EXERCISE:
Could you restate every entry word for word, minus the pictures?

THE DATA:
Segment Open
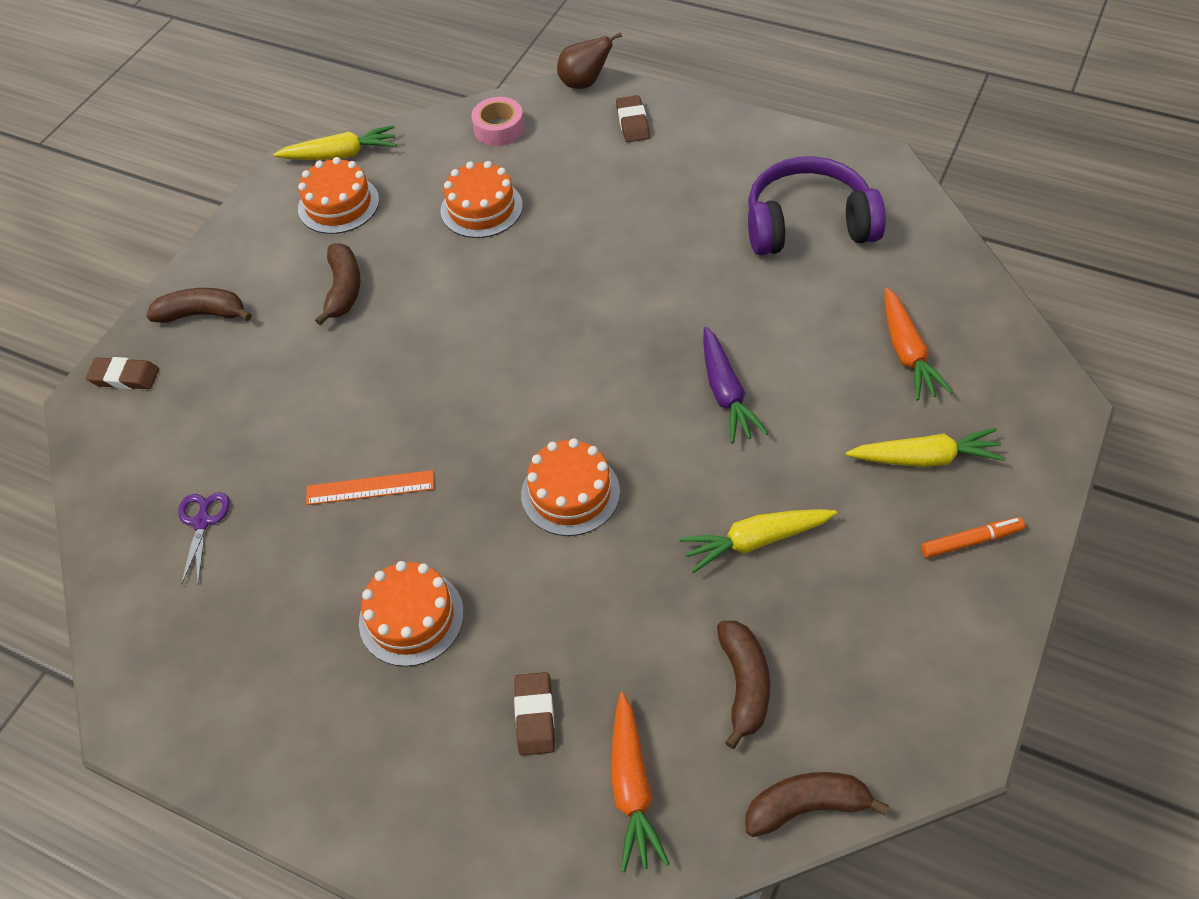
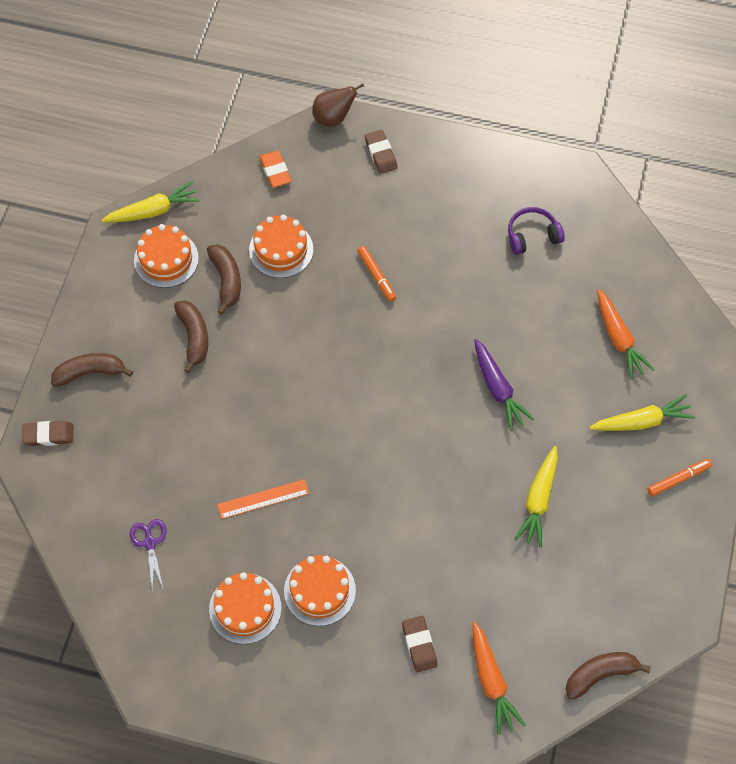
camera: 15 degrees left, 10 degrees up
(499, 128) = (275, 171): pink tape -> orange eraser
(570, 493) = (405, 482): orange cake -> orange cake (245, 608)
(594, 247) = (376, 276): none -> orange marker
(744, 685) = (548, 602): brown banana -> brown banana (226, 280)
(756, 541) = (538, 500): yellow carrot -> yellow carrot turned 45 degrees counterclockwise
(808, 224) = (532, 235): purple headphones -> purple headphones, size x0.55

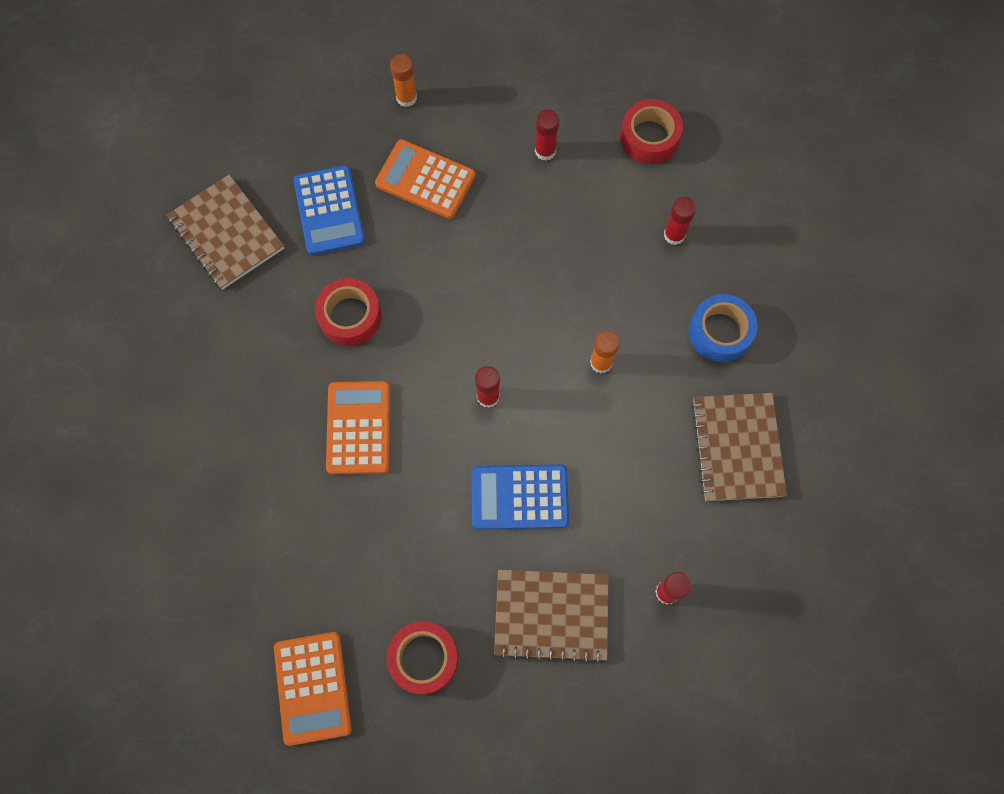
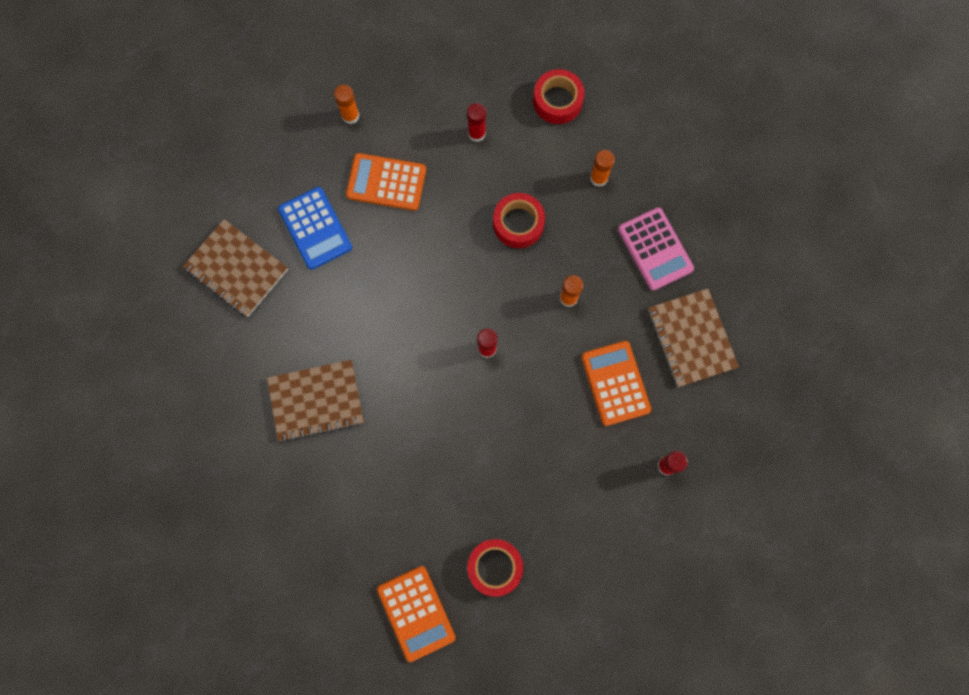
camera: 15 degrees left, 5 degrees up
(350, 316) = (358, 312): red tape -> red tape (518, 224)
(359, 428) = (392, 401): orange calculator -> orange calculator (615, 383)
(519, 497) = (534, 422): blue calculator -> none
(551, 615) = (583, 507): brown notebook -> brown notebook (316, 401)
(674, 235) = (598, 178): red glue stick -> orange glue stick
(720, 332) = (655, 249): blue tape -> pink calculator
Segment Closed
SOLUTION TO THE PROBLEM:
camera: 15 degrees left, 10 degrees up
(499, 128) = (275, 171): pink tape -> orange eraser
(570, 493) = (405, 482): orange cake -> orange cake (245, 608)
(594, 247) = (376, 276): none -> orange marker
(744, 685) = (548, 602): brown banana -> brown banana (226, 280)
(756, 541) = (538, 500): yellow carrot -> yellow carrot turned 45 degrees counterclockwise
(808, 224) = (532, 235): purple headphones -> purple headphones, size x0.55

camera: 15 degrees left, 5 degrees up
(350, 316) = (358, 312): red tape -> red tape (518, 224)
(359, 428) = (392, 401): orange calculator -> orange calculator (615, 383)
(519, 497) = (534, 422): blue calculator -> none
(551, 615) = (583, 507): brown notebook -> brown notebook (316, 401)
(674, 235) = (598, 178): red glue stick -> orange glue stick
(720, 332) = (655, 249): blue tape -> pink calculator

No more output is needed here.